Given records:
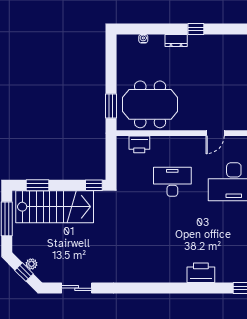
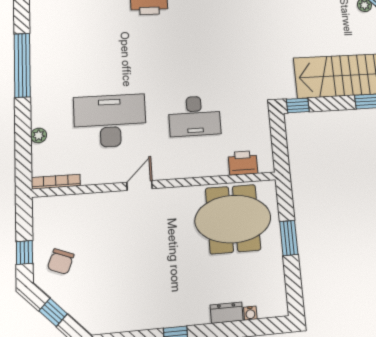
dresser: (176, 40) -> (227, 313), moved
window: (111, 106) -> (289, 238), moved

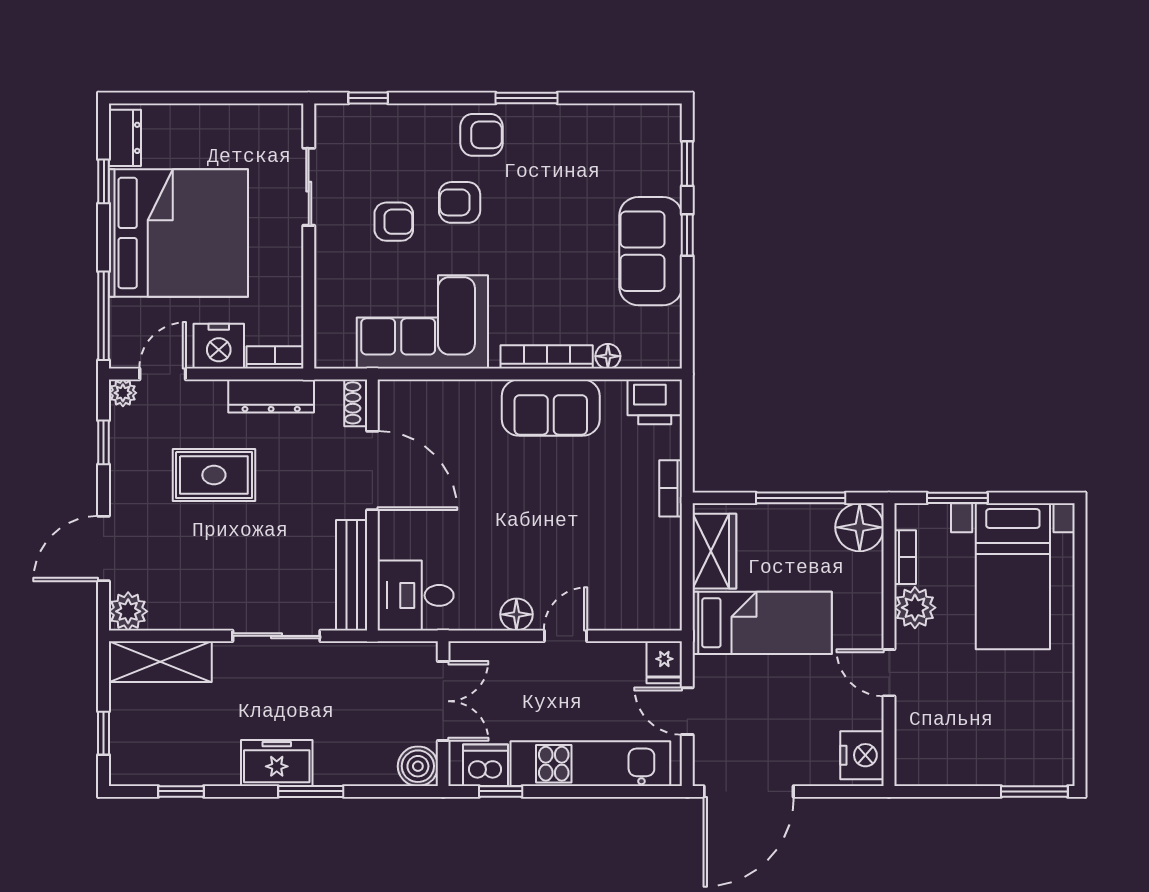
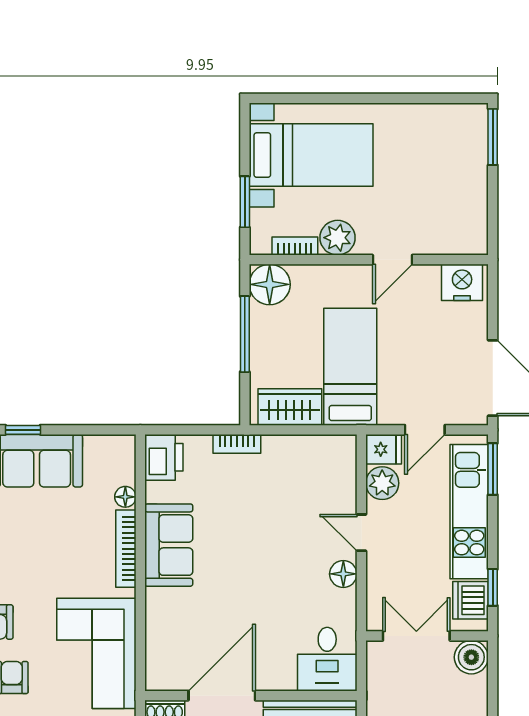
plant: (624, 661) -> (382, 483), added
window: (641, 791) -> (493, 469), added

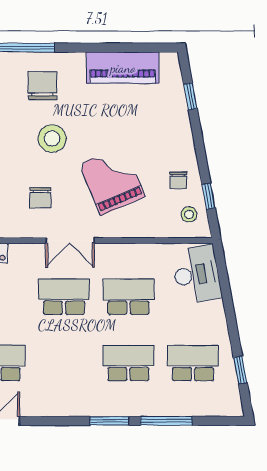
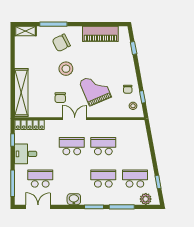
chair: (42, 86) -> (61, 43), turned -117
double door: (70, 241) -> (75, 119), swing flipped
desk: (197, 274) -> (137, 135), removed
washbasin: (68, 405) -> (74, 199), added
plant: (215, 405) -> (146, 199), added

Work task:
Copy exactly, please, every line from the one holding "window: (111, 106) -> (289, 238), moved" through the last line of the data, both ends included, and no pictures.

Completed task:
window: (111, 106) -> (289, 238), moved

plant: (624, 661) -> (382, 483), added
window: (641, 791) -> (493, 469), added

chair: (42, 86) -> (61, 43), turned -117
double door: (70, 241) -> (75, 119), swing flipped
desk: (197, 274) -> (137, 135), removed
washbasin: (68, 405) -> (74, 199), added
plant: (215, 405) -> (146, 199), added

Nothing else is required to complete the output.